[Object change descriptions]
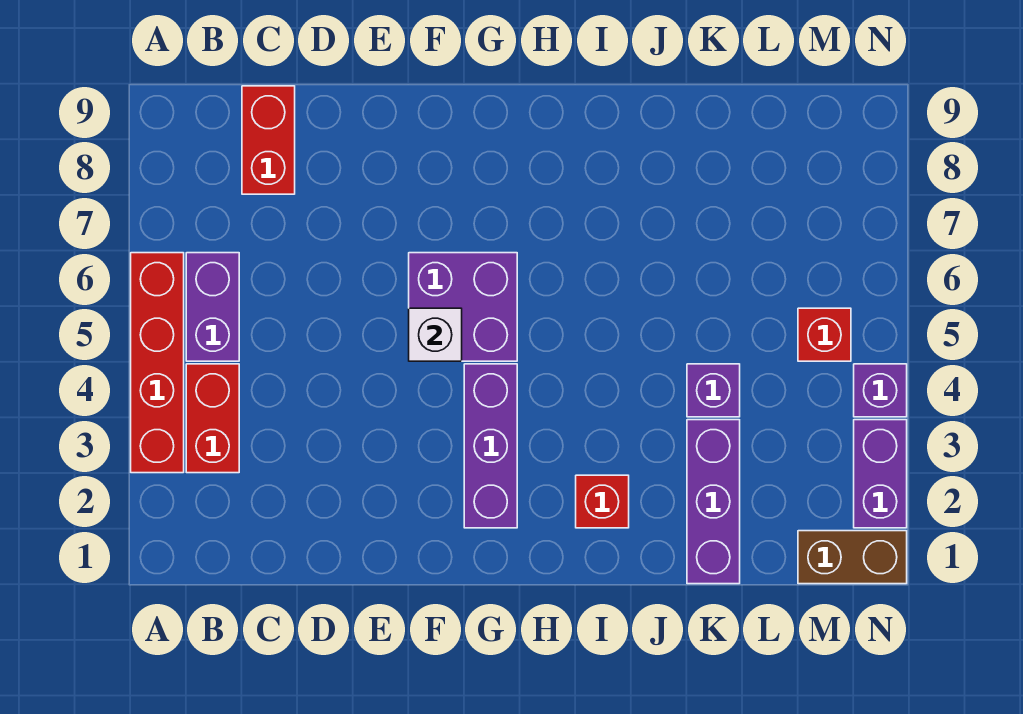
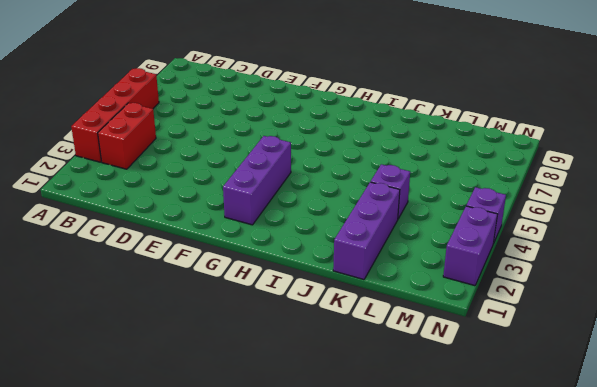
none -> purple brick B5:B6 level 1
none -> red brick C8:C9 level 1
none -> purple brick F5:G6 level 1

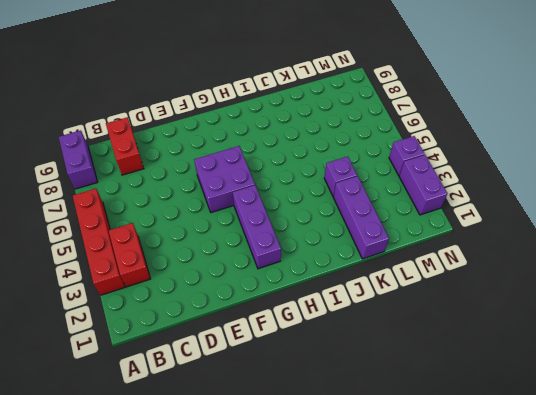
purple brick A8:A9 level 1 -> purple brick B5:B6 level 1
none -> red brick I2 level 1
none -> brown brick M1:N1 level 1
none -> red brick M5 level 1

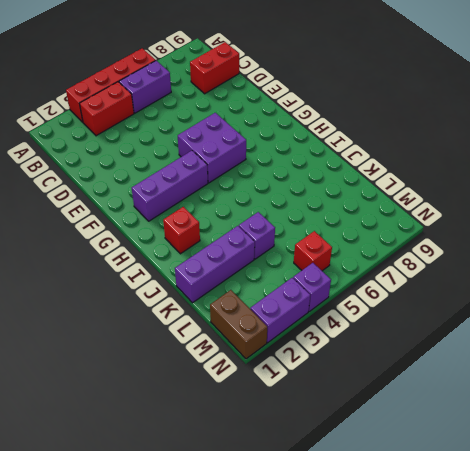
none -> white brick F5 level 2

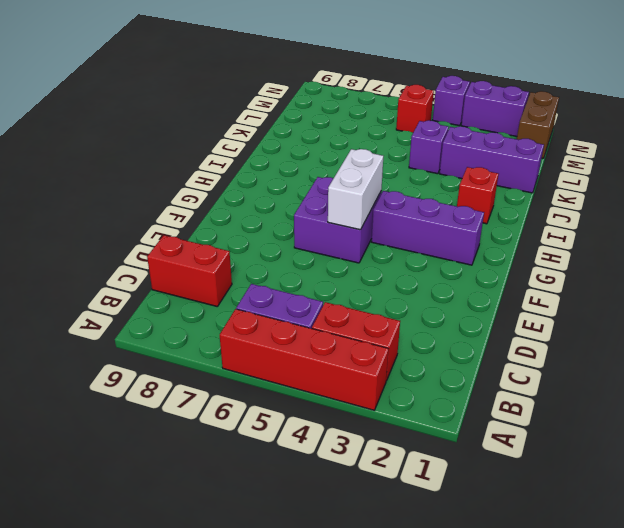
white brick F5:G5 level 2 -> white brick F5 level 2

TASK REQUIREMENTS. What you should return is the exact text of every line from the top of the entries through the line with "none -> red brick M5 level 1", pictures removed.

RESULT OF THE TASK.
none -> purple brick B5:B6 level 1
none -> red brick C8:C9 level 1
none -> purple brick F5:G6 level 1

purple brick A8:A9 level 1 -> purple brick B5:B6 level 1
none -> red brick I2 level 1
none -> brown brick M1:N1 level 1
none -> red brick M5 level 1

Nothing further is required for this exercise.